◆ EXERCISE
Select and copy each line of the material below that contains the string "kern". Matching is case-sensitive.
==== DATA IN THIS EXERCISE ====
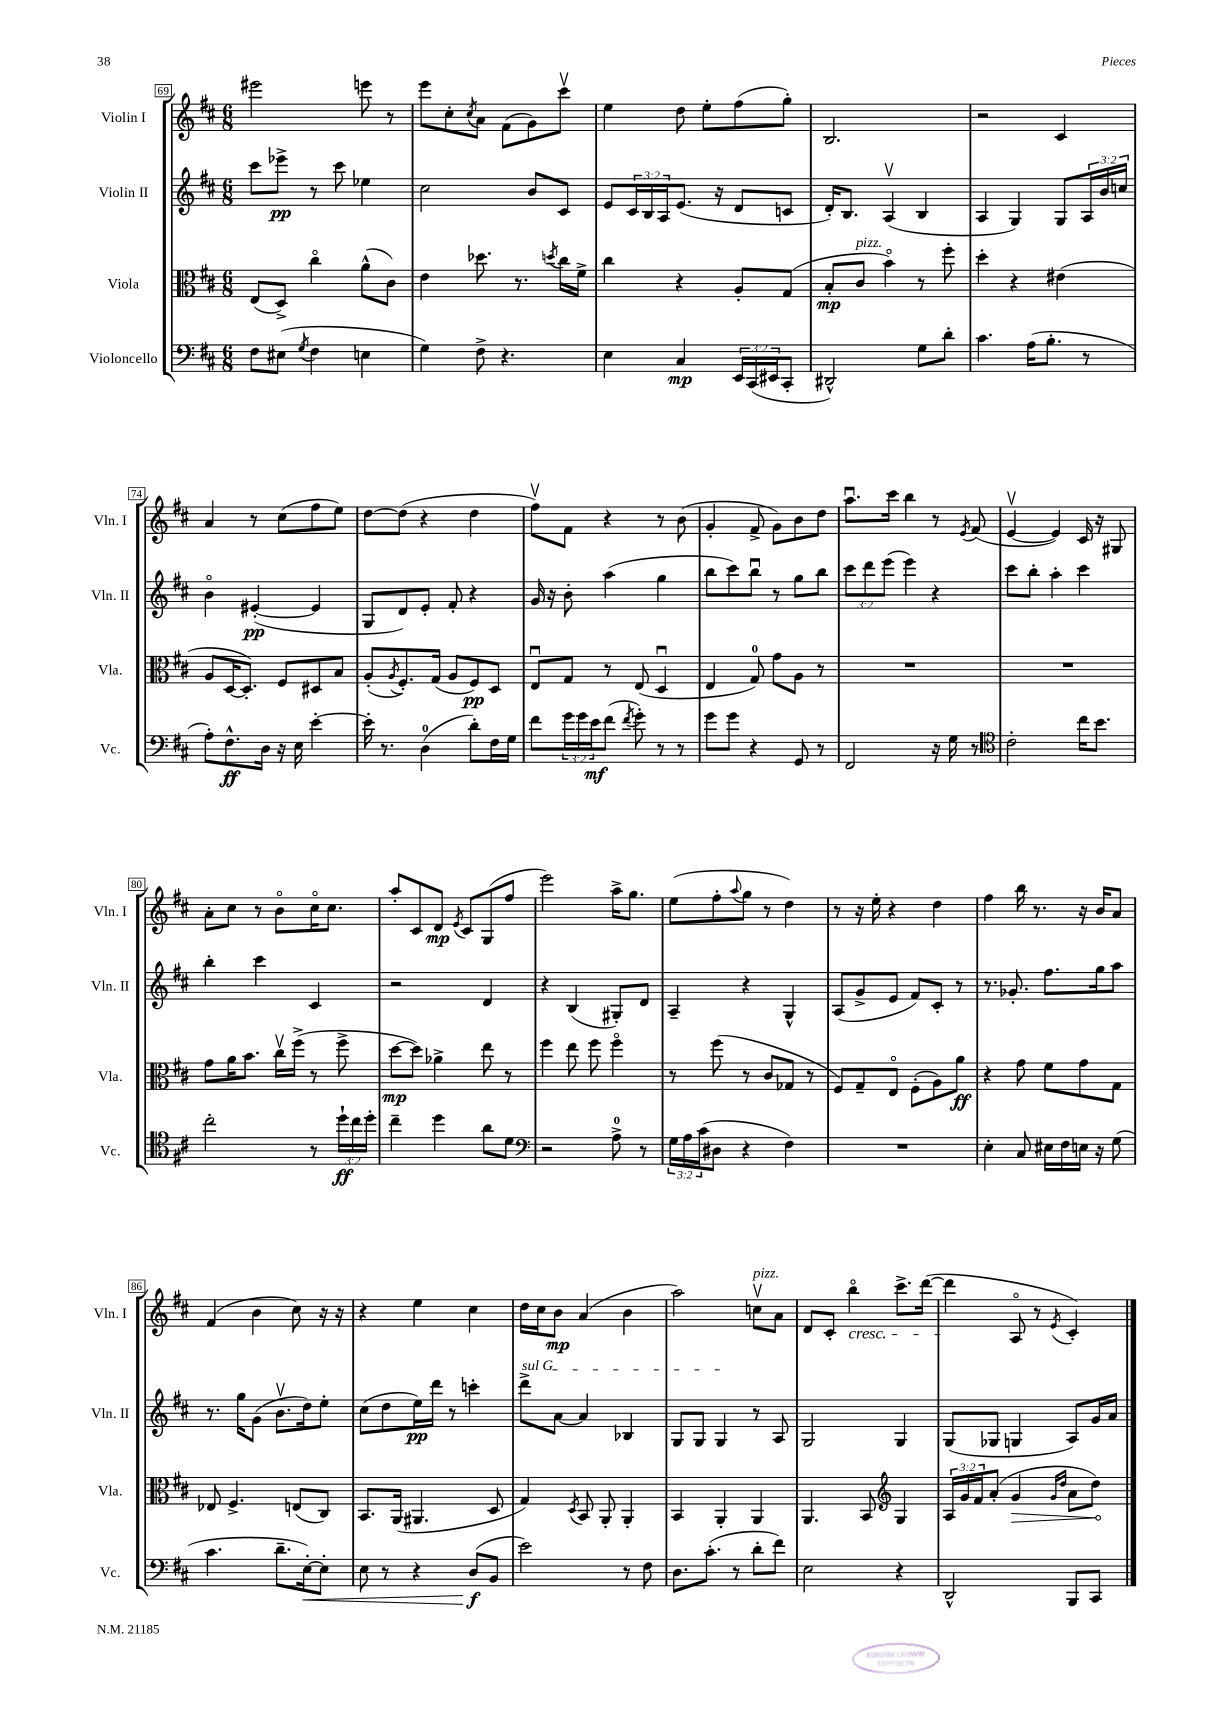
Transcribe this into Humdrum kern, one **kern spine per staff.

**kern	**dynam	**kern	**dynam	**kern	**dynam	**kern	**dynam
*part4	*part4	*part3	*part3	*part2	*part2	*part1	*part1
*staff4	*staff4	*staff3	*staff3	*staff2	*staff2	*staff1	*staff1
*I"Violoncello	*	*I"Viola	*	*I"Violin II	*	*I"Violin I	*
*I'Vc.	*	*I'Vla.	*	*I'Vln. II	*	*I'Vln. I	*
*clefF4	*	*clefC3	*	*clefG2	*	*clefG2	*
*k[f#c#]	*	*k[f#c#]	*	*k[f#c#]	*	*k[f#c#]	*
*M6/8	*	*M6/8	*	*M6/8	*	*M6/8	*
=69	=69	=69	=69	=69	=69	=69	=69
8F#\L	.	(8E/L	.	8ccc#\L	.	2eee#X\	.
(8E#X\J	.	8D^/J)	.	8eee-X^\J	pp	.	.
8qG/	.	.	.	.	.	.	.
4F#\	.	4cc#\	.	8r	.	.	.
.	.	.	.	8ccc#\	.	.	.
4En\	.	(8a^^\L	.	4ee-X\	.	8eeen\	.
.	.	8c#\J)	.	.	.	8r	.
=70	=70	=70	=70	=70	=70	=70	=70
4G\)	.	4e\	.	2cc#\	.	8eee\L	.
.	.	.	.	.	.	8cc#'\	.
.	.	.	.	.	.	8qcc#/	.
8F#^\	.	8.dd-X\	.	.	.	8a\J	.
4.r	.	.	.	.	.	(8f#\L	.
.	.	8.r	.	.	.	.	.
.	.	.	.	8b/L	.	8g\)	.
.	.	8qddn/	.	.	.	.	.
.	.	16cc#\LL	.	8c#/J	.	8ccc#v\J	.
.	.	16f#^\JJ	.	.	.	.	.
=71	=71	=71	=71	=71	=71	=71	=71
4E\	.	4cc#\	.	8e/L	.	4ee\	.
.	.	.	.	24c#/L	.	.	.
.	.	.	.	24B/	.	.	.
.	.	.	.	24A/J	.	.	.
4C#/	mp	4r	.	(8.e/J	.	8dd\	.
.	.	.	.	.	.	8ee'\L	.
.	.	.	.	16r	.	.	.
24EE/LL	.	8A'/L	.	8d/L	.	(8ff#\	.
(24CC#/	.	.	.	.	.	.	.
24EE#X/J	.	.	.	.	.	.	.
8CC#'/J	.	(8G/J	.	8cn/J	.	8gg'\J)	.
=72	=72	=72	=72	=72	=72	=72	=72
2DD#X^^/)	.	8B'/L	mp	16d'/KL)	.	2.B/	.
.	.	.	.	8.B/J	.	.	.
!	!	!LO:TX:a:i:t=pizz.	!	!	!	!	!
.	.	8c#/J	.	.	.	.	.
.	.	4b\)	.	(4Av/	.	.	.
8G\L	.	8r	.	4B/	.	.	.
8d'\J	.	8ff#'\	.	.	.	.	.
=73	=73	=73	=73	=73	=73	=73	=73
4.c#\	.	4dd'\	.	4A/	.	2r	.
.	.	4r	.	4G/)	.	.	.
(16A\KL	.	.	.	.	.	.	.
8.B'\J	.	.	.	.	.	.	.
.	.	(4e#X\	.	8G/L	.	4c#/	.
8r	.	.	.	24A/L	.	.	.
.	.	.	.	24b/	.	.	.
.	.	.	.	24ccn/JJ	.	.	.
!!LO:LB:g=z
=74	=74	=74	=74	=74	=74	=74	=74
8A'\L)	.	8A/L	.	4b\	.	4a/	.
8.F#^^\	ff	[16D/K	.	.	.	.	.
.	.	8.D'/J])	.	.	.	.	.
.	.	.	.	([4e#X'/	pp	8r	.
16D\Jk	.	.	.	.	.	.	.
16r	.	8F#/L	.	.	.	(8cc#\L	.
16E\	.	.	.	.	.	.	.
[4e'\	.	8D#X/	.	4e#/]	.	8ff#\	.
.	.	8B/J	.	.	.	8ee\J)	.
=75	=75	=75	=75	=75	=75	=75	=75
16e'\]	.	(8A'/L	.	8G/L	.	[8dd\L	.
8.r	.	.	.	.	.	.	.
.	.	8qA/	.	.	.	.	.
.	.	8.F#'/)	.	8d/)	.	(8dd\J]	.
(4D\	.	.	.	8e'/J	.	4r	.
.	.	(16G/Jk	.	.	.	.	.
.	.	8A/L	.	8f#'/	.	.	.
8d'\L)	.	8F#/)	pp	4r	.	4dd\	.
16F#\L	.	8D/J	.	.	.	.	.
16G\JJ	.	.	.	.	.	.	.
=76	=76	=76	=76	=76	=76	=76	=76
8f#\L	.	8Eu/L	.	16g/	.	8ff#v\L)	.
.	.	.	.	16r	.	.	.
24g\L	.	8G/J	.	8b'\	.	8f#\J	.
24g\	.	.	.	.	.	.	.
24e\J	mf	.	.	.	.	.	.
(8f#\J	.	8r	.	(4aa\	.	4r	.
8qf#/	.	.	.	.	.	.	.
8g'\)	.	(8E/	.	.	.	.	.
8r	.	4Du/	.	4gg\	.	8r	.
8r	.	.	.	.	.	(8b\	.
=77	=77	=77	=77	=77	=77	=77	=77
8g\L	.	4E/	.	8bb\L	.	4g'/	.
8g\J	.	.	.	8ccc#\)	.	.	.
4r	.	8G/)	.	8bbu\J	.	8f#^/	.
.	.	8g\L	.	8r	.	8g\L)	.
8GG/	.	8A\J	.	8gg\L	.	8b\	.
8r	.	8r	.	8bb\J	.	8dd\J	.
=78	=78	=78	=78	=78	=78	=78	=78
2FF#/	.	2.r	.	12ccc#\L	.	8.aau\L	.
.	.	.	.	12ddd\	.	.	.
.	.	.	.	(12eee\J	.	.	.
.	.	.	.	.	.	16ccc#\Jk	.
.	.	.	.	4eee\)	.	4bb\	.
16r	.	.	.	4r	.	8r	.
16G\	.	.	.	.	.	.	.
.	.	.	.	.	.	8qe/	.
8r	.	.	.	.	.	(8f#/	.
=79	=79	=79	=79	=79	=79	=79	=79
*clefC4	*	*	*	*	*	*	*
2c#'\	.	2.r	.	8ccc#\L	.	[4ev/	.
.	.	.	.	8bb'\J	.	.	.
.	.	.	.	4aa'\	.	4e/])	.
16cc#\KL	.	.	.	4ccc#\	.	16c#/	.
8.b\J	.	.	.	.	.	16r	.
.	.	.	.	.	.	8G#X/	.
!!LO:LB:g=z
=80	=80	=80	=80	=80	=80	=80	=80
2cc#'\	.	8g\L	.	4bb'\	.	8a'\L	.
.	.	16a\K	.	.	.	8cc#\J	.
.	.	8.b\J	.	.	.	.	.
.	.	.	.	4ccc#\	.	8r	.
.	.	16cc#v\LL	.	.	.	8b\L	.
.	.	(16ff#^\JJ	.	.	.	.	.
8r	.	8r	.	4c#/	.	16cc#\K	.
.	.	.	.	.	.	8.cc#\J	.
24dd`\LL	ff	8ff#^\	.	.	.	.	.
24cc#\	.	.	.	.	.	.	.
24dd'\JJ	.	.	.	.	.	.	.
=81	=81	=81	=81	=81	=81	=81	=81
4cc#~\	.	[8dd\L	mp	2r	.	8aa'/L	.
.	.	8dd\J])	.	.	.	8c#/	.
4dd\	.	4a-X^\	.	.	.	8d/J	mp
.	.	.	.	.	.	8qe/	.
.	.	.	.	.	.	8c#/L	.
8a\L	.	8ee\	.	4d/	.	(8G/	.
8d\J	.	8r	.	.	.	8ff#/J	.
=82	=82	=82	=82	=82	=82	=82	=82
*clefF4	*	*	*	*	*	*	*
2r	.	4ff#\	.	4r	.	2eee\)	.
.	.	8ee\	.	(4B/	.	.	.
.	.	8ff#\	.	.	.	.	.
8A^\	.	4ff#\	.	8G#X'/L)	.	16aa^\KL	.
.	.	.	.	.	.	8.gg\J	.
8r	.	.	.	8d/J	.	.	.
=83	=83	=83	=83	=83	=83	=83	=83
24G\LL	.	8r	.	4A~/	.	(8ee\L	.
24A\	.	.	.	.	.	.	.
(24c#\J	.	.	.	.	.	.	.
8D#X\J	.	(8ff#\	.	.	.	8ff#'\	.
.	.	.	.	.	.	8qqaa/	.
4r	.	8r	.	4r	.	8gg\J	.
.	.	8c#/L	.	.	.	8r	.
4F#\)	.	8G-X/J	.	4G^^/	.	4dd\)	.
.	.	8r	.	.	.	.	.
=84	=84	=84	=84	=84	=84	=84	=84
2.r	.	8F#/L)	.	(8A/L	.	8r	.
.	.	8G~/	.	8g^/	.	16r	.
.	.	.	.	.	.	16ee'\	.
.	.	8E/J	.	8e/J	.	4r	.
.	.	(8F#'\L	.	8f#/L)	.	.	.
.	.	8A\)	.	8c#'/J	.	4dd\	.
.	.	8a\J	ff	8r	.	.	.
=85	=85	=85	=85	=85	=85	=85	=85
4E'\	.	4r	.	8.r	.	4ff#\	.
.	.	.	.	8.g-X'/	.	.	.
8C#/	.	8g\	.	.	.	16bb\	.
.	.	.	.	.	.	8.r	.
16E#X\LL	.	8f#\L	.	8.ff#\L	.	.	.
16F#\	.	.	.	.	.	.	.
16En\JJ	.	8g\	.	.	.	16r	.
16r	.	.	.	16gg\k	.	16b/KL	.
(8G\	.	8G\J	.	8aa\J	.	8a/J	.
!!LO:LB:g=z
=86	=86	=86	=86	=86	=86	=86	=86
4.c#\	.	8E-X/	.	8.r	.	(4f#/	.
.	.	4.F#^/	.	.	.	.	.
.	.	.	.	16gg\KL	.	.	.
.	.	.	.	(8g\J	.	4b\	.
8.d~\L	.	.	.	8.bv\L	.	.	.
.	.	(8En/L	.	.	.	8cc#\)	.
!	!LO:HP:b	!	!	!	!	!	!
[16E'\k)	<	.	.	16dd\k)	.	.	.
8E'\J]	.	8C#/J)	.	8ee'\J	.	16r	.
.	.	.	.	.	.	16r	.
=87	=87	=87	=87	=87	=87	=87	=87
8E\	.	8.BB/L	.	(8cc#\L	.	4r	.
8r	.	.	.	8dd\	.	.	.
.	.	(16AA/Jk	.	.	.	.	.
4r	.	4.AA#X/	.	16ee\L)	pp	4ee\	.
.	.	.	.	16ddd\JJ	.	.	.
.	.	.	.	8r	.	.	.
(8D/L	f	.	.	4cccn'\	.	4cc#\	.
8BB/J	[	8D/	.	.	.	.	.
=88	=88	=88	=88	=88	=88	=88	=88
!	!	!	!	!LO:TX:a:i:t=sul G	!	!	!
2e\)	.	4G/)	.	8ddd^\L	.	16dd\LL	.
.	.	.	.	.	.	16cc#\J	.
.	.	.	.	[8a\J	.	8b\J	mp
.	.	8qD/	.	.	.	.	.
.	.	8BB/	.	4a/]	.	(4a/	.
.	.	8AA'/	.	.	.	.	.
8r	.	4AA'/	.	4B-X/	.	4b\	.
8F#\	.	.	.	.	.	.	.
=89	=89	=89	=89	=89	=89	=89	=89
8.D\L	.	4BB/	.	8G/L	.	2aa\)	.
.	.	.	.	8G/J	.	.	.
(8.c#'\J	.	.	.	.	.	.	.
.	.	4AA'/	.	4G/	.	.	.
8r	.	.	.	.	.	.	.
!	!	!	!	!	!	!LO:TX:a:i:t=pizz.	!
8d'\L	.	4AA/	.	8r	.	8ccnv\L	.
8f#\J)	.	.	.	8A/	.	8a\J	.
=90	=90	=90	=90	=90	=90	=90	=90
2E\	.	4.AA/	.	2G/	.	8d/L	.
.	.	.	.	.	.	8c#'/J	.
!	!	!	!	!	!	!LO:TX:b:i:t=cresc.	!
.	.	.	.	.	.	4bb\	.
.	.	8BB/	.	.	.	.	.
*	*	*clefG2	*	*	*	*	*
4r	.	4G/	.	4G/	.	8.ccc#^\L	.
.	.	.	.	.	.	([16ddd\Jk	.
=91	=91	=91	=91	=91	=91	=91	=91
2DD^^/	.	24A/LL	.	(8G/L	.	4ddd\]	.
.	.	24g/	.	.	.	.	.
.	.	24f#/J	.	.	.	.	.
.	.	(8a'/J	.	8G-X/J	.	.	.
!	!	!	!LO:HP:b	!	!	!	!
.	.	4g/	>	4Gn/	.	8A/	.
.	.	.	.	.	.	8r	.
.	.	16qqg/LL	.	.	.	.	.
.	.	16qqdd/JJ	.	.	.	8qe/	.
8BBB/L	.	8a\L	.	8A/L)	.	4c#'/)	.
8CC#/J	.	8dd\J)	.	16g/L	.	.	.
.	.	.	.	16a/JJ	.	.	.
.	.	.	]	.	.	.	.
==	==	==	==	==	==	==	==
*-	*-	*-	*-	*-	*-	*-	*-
====
◆ WRITTEN RESPONSE
Transcribe this into Humdrum kern, one **kern spine per staff.
**kern	**dynam	**kern	**dynam	**kern	**dynam	**kern	**dynam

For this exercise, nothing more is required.